**Exercise aim:**
Reproduce the entries word for word, and omit any picture you find in them.

**Dataset items:**
• • • •

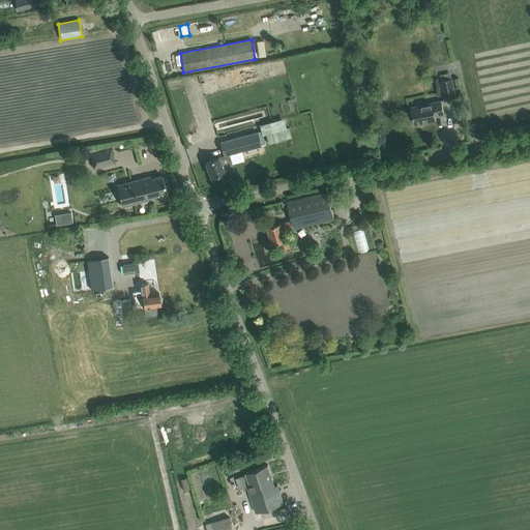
[(452,79),(441,81),(445,100),(457,98),(452,79)]
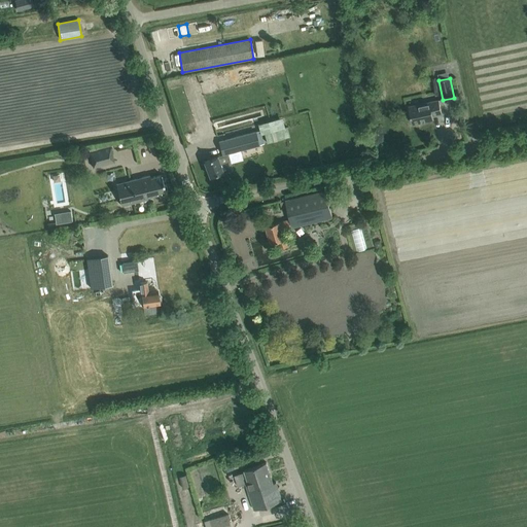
[(426,117),(432,116),(442,114),(438,100),(429,102),(429,103),(409,108),(412,124),(427,120),(426,117)]
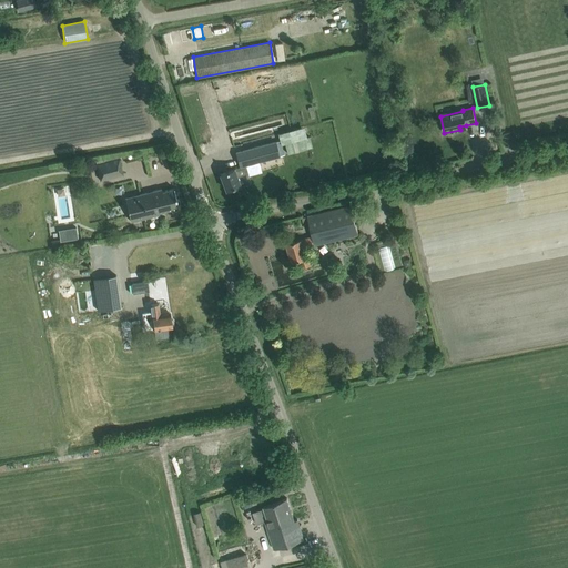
[(310,137),(296,140),(300,151),(312,148),(310,137)]
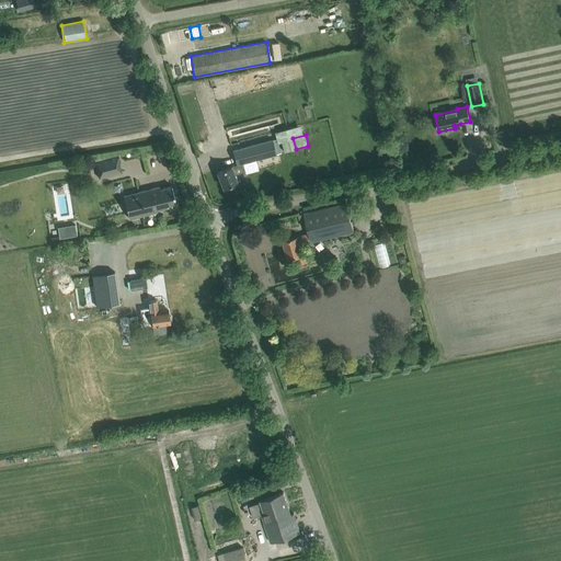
[(287,139),(282,141),(284,152),(290,150),(287,139)]
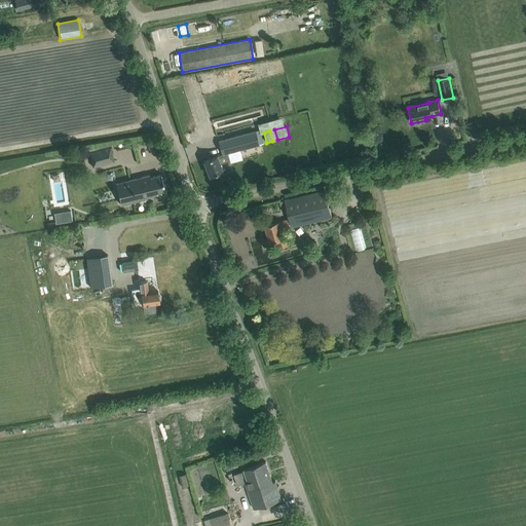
[(217,157),(217,156),(211,158),(209,158),(209,159),(203,161),(209,176),(215,174),(216,176),(230,171),(227,162),(228,162),(226,153),(258,145),(255,132),(219,141),(222,154),(223,154),(223,155),(217,157)]
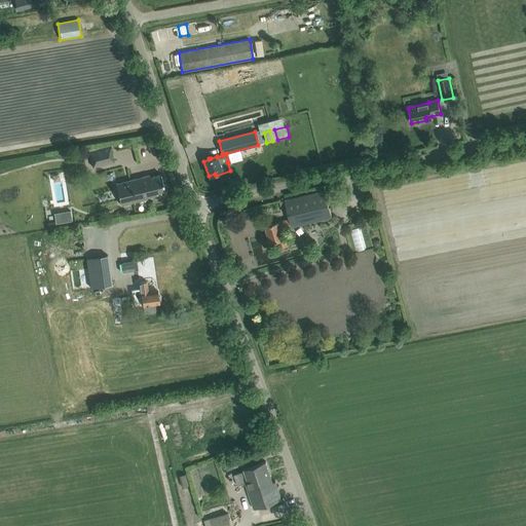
[(88,152),(92,167),(109,162),(108,155),(112,154),(110,147),(88,152)]
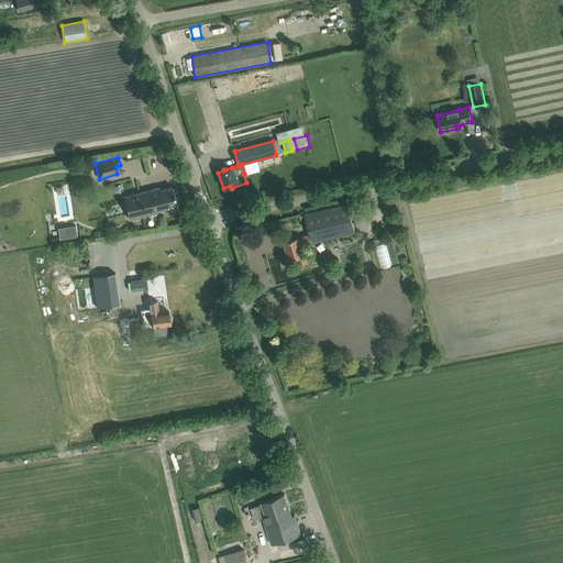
[(65,176),(55,177),(58,197),(68,196),(65,176)]
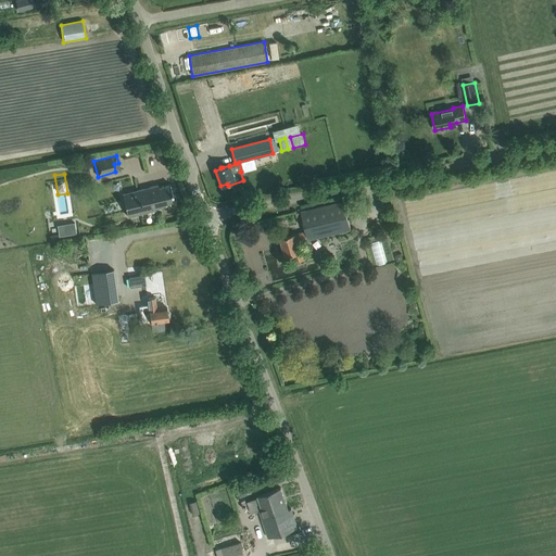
[(158,185),(122,193),(128,217),(155,210),(155,207),(175,202),(171,185),(159,187),(158,185)]
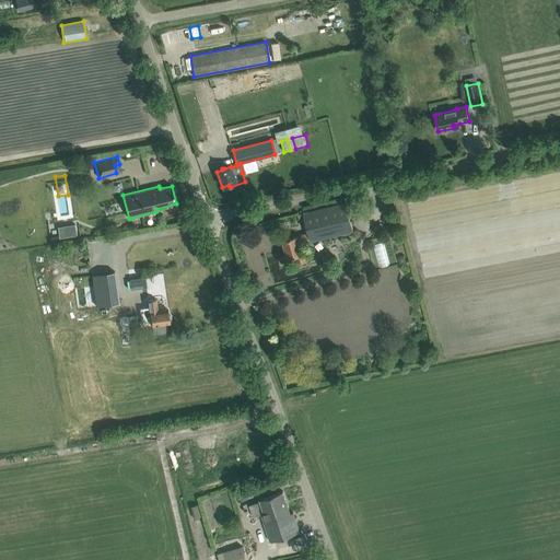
[(288,258),(295,256),(298,264),(307,260),(305,253),(303,254),(300,244),(353,231),(347,202),(303,213),(307,233),(282,241),(288,258)]
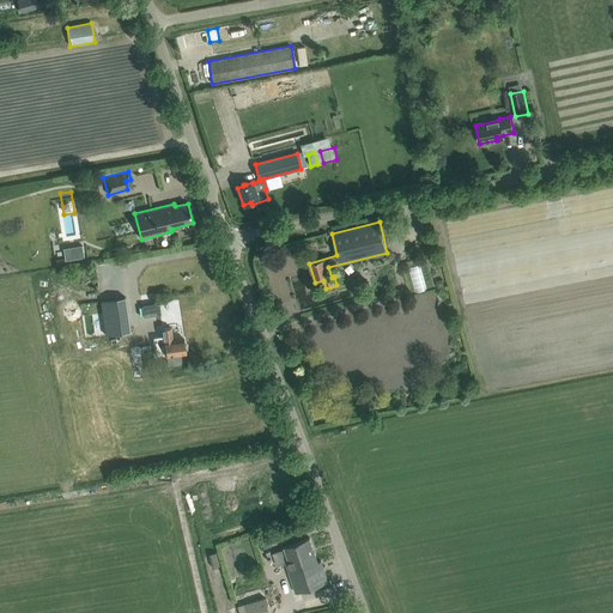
[(126,297),(99,302),(105,335),(131,331),(126,297)]
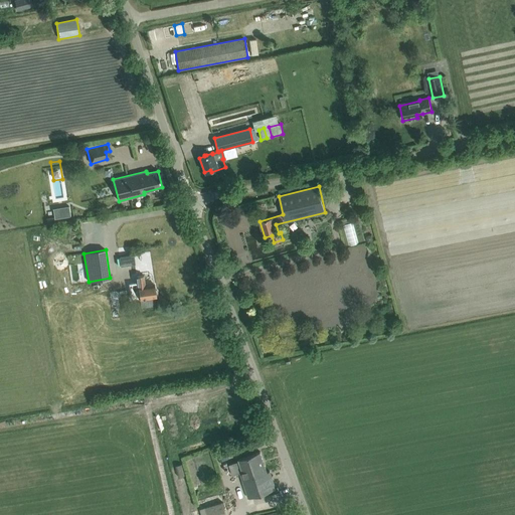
[(133,254),(120,256),(121,265),(134,264),(133,254)]
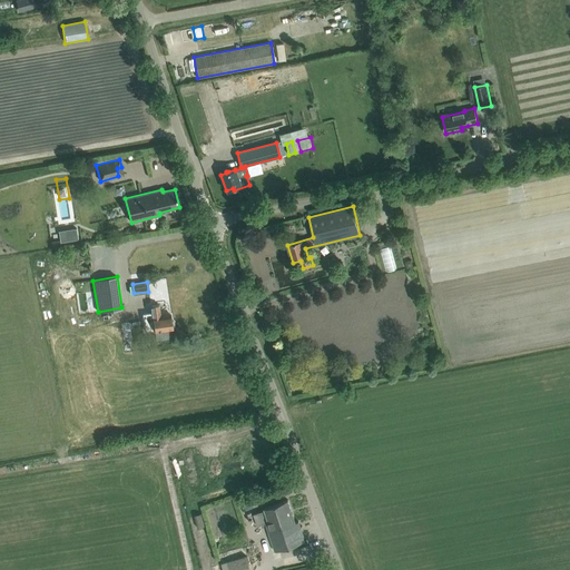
[(151,313),(143,314),(146,331),(155,330),(155,331),(156,340),(157,340),(158,341),(164,341),(165,338),(169,337),(168,328),(173,328),(173,326),(174,325),(174,322),(172,321),(170,315),(160,316),(158,304),(150,305),(151,313)]
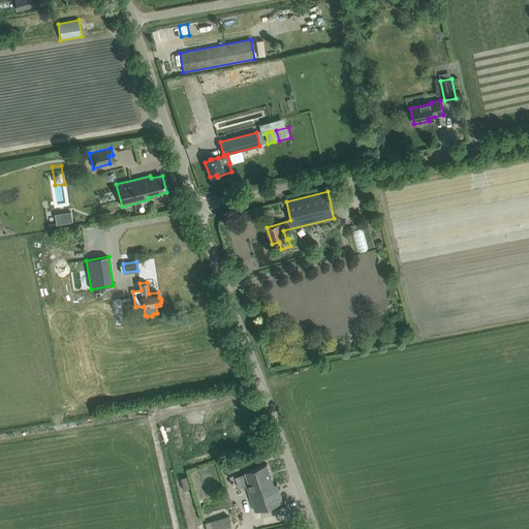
[(246,473),(236,477),(239,488),(250,485),(251,488),(254,495),(251,496),(256,511),(283,502),(277,484),(274,485),(267,464),(245,471),(246,473)]
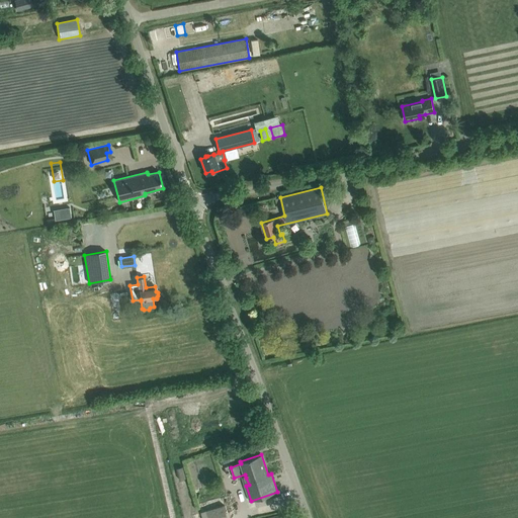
[(227,517),(224,506),(201,512),(202,517),(227,517)]
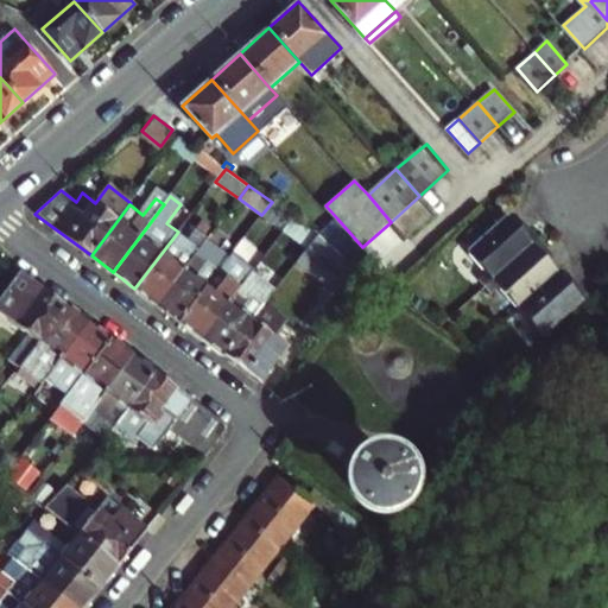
[(272,202),(261,215),(284,230),(295,217),(272,202)]
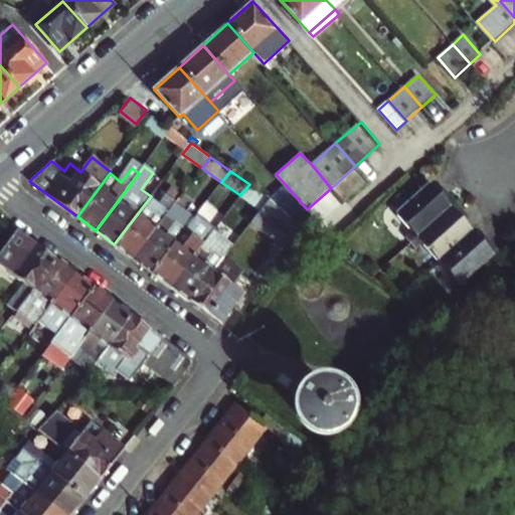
[(262,209),(270,198),(249,184),(240,195),(262,209)]
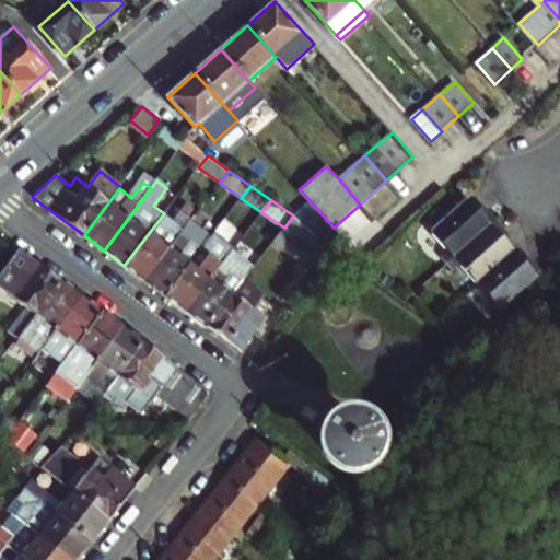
[(440,259),(445,267),(498,222),(483,207),(478,211),(468,200),(428,235),(445,255),(440,259)]
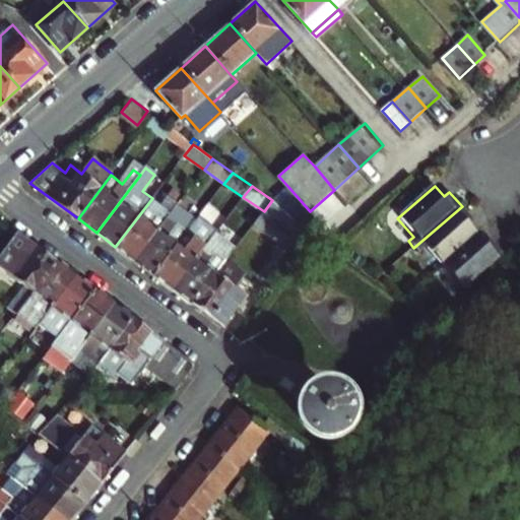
[(310,211),(288,187),(272,200),(299,221),(310,211)]
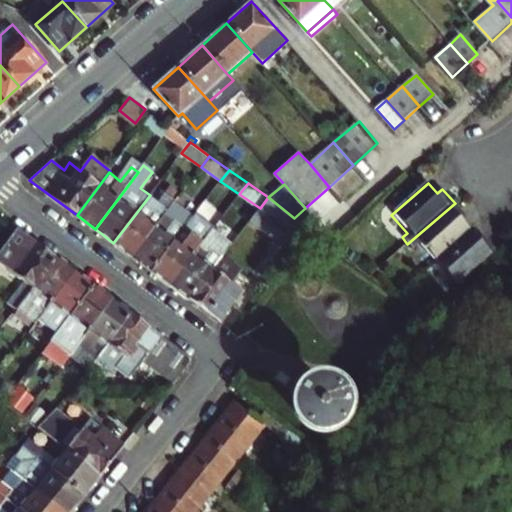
[(150,195),(113,243),(133,258),(175,201),(177,199),(166,191),(158,202),(150,195)]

• • • •

**Exercise answer:**
[(452,79),(441,81),(445,100),(457,98),(452,79)]
[(426,117),(432,116),(442,114),(438,100),(429,102),(429,103),(409,108),(412,124),(427,120),(426,117)]
[(310,137),(296,140),(300,151),(312,148),(310,137)]
[(287,139),(282,141),(284,152),(290,150),(287,139)]
[(217,157),(217,156),(211,158),(209,158),(209,159),(203,161),(209,176),(215,174),(216,176),(230,171),(227,162),(228,162),(226,153),(258,145),(255,132),(219,141),(222,154),(223,154),(223,155),(217,157)]
[(88,152),(92,167),(109,162),(108,155),(112,154),(110,147),(88,152)]
[(65,176),(55,177),(58,197),(68,196),(65,176)]
[(158,185),(122,193),(128,217),(155,210),(155,207),(175,202),(171,185),(159,187),(158,185)]
[(288,258),(295,256),(298,264),(307,260),(305,253),(303,254),(300,244),(353,231),(347,202),(303,213),(307,233),(282,241),(288,258)]
[(126,297),(99,302),(105,335),(131,331),(126,297)]
[(133,254),(120,256),(121,265),(134,264),(133,254)]
[(151,313),(143,314),(146,331),(155,330),(155,331),(156,340),(157,340),(158,341),(164,341),(165,338),(169,337),(168,328),(173,328),(173,326),(174,325),(174,322),(172,321),(170,315),(160,316),(158,304),(150,305),(151,313)]
[(246,473),(236,477),(239,488),(250,485),(251,488),(254,495),(251,496),(256,511),(283,502),(277,484),(274,485),(267,464),(245,471),(246,473)]
[(227,517),(224,506),(201,512),(202,517),(227,517)]
[(272,202),(261,215),(284,230),(295,217),(272,202)]
[(262,209),(270,198),(249,184),(240,195),(262,209)]
[(440,259),(445,267),(498,222),(483,207),(478,211),(468,200),(428,235),(445,255),(440,259)]
[(310,211),(288,187),(272,200),(299,221),(310,211)]
[(150,195),(113,243),(133,258),(175,201),(177,199),(166,191),(158,202),(150,195)]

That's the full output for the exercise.